══ INPUT FOR THIS TASK
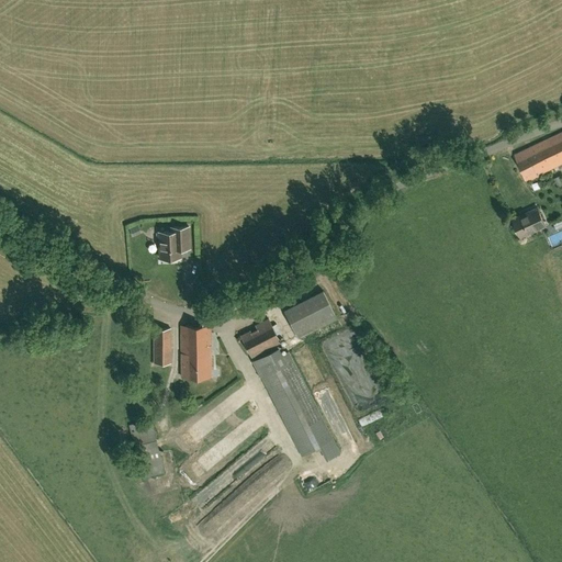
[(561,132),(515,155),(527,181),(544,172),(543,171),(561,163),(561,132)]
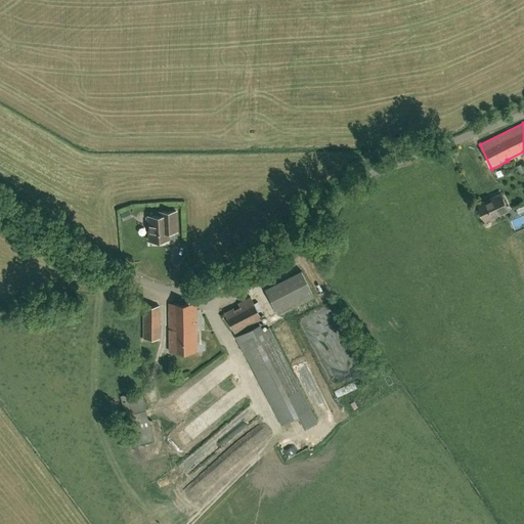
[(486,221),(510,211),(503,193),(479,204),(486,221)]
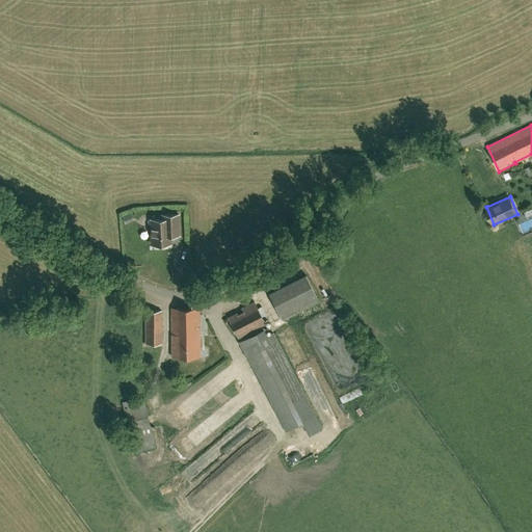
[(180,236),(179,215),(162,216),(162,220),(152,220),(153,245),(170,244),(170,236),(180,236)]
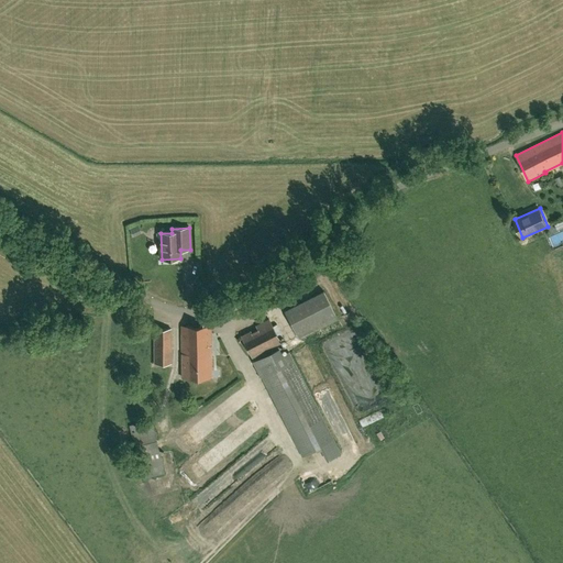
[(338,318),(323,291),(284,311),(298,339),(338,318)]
════
══ INPUT FOR THIS TASK
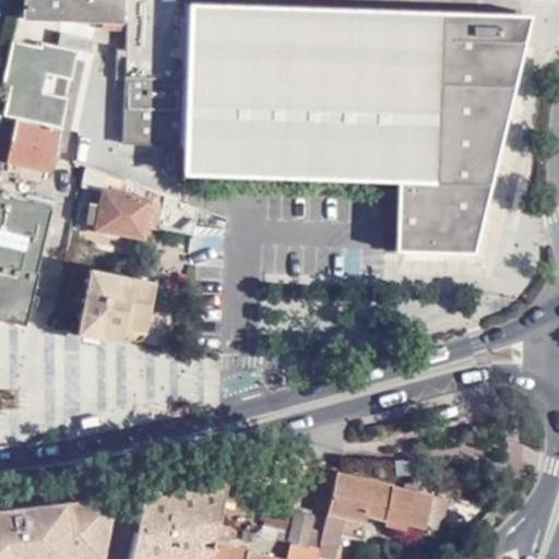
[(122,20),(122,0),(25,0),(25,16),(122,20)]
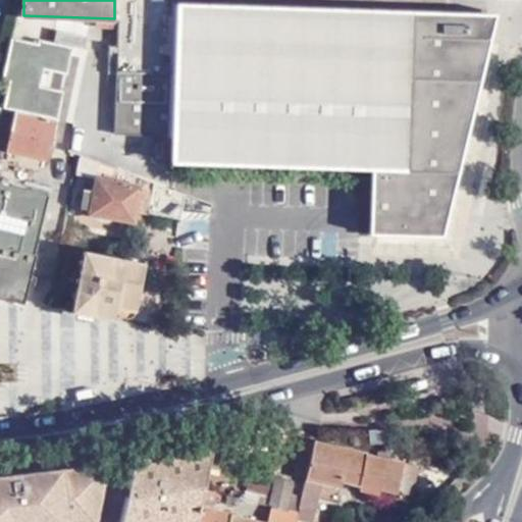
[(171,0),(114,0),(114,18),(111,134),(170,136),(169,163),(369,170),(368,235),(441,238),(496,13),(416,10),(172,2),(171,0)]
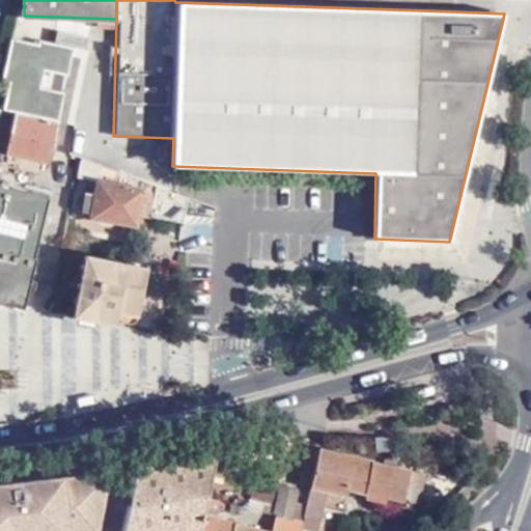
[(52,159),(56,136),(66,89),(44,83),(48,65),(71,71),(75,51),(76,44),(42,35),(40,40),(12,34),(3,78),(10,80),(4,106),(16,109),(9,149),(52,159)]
════
## INSTRUCTION
Please return the data above exactly as it stands from the line with "[(486,221),(510,211),(503,193),(479,204),(486,221)]" to the line with "[(338,318),(323,291),(284,311),(298,339),(338,318)]", keeping both of those lines but none of the pictures.

## REPLY TO THE EXERCISE
[(486,221),(510,211),(503,193),(479,204),(486,221)]
[(180,236),(179,215),(162,216),(162,220),(152,220),(153,245),(170,244),(170,236),(180,236)]
[(338,318),(323,291),(284,311),(298,339),(338,318)]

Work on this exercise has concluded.